• **Direction**
Reproduce the material from the line with "Trace the roads" to the line with "road 2 (tertiary): [(511,137),(286,0)]", substituting "footpath" for "pedestrian" and leaving everything else unchanged.

• **Records to process**
──────────────────────────────
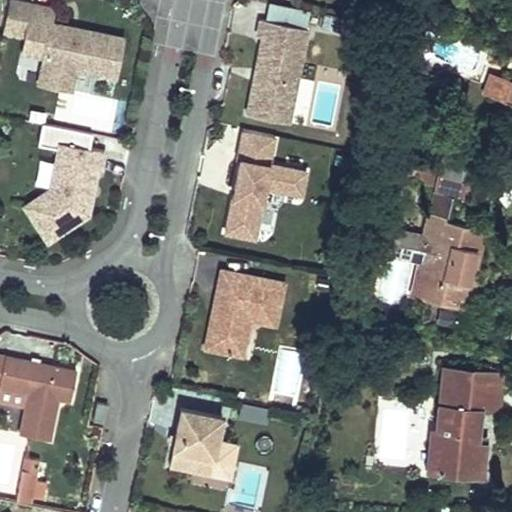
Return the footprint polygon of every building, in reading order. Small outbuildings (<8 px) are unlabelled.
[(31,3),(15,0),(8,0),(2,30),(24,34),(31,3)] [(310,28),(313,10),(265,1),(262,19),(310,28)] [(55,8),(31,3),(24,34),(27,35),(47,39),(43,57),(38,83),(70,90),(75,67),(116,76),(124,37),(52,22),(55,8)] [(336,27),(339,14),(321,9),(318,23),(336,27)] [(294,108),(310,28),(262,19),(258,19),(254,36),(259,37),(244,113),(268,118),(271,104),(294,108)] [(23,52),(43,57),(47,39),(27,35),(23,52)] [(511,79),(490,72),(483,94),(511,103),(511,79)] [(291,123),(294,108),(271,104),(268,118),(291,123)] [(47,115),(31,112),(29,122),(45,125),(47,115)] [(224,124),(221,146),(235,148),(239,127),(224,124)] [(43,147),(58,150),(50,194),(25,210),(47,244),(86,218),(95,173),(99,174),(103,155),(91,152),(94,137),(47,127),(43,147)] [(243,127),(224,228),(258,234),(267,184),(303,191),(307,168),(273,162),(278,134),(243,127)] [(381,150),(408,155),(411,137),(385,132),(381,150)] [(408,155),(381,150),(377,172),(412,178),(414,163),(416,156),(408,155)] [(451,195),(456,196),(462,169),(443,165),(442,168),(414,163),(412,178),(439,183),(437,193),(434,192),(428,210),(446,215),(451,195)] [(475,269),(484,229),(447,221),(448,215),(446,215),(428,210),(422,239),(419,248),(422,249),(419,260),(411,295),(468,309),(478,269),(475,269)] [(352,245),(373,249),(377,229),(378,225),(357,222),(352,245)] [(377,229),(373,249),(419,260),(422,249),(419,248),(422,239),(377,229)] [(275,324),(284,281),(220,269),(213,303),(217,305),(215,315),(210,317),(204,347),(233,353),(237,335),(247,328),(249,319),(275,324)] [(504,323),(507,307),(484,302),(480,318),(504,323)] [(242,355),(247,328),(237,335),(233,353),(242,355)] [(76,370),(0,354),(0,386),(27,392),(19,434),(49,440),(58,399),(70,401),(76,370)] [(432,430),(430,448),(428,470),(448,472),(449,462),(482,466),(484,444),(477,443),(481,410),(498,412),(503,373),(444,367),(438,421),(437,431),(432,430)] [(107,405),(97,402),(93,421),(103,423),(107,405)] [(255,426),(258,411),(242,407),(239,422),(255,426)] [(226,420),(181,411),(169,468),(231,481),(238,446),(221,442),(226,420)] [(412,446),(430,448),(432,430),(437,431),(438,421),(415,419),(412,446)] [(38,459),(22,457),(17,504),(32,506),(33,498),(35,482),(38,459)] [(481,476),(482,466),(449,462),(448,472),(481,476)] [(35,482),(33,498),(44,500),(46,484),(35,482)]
──────────────────────────────
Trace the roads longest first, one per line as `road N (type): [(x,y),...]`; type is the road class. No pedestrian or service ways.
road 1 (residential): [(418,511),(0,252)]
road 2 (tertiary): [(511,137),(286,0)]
──────────────────────────────
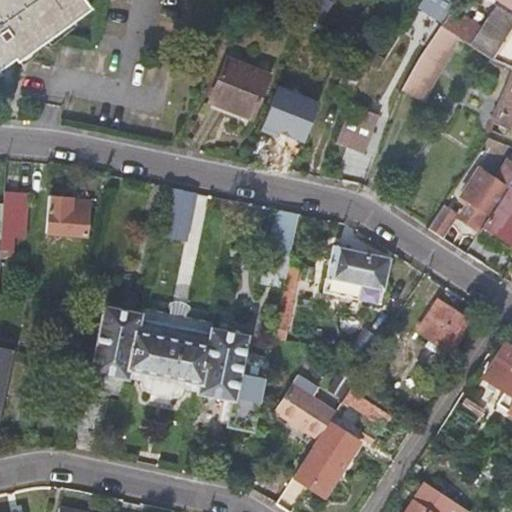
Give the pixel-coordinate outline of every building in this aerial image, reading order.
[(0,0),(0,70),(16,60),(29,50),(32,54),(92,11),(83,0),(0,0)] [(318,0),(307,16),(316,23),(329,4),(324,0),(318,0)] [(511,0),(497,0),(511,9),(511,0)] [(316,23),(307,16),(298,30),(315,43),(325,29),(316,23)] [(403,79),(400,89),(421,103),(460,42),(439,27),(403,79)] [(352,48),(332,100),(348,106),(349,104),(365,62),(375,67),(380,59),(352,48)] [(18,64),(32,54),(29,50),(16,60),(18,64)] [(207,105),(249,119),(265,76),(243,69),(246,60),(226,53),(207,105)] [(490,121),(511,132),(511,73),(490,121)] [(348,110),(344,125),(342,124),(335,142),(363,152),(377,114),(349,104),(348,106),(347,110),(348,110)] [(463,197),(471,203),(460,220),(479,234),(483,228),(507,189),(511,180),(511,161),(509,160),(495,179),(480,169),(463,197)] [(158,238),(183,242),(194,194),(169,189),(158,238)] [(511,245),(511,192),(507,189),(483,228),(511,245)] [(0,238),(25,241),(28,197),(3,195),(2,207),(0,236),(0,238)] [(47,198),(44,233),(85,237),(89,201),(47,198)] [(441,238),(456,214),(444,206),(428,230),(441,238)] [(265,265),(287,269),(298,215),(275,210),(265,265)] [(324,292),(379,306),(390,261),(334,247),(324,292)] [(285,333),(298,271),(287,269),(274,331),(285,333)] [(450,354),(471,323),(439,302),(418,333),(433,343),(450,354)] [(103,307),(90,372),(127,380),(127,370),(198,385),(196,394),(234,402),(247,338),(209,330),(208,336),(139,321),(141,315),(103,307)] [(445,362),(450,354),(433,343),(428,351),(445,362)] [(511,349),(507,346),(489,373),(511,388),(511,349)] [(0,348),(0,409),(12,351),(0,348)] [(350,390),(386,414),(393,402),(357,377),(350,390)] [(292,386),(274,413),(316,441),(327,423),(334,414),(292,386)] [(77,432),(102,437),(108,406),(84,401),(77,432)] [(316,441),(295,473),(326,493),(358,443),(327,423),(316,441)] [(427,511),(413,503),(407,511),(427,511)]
──────────────────────────────
• **Answer**
Trace the roads longest first, one per line as `road N (type): [(x,y),...]`; type is the road class. No footpath or service ways.
road 1 (residential): [(418,511),(0,252)]
road 2 (tertiary): [(511,137),(286,0)]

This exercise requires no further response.